*** GIVEN INFORMATION Section Begins ***

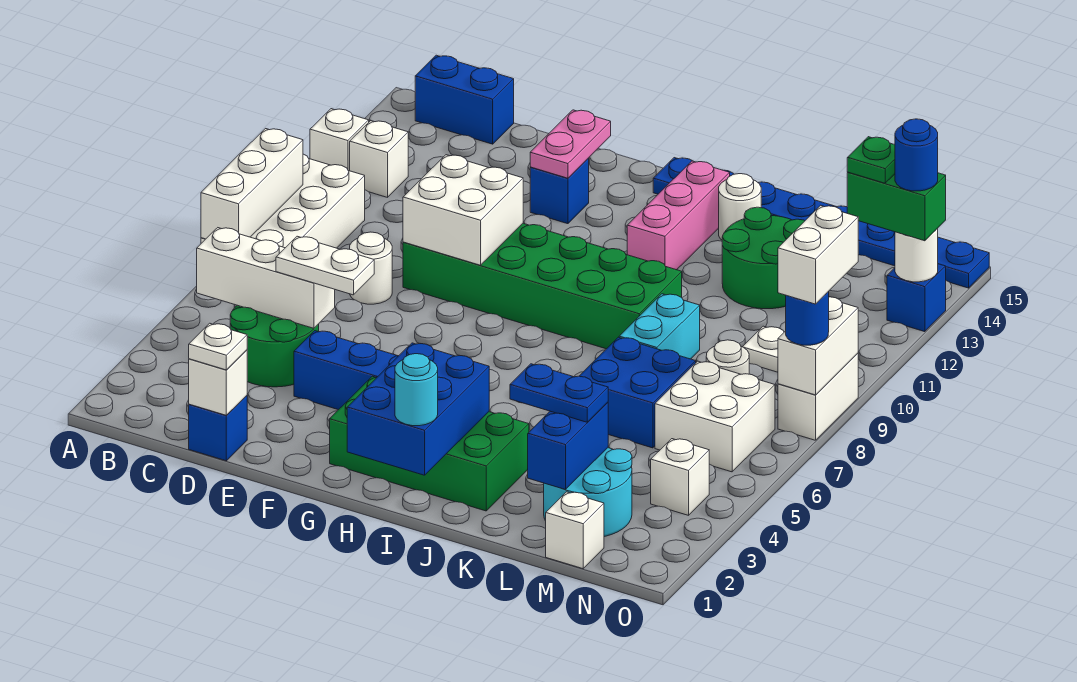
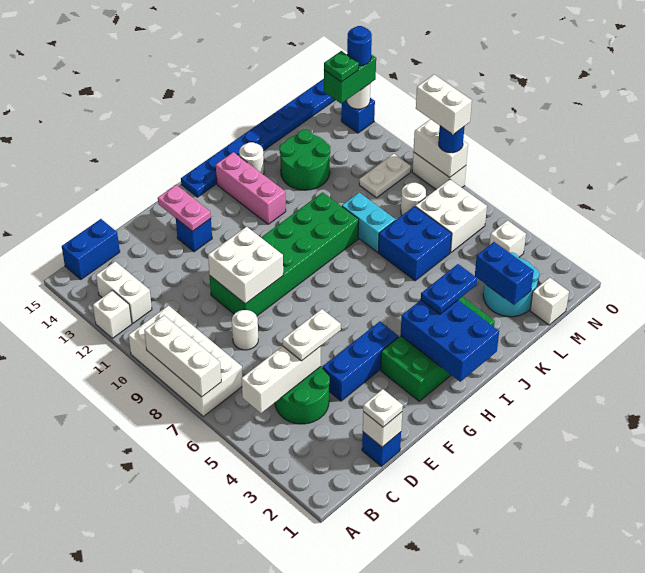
white brick B12 level 1 -> white brick B12:B13 level 1
cyan round brick I1 level 3 -> none
blue plate K3:L3 level 3 -> blue plate I3:J3 level 3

*** GIVEN INFORMATION Section Ends ***

*PROMPT*. Your answer should copy the listing word for word, with no pictures in it.

*WRITTEN REPLY*.
white brick B12 level 1 -> white brick B12:B13 level 1
cyan round brick I1 level 3 -> none
blue plate K3:L3 level 3 -> blue plate I3:J3 level 3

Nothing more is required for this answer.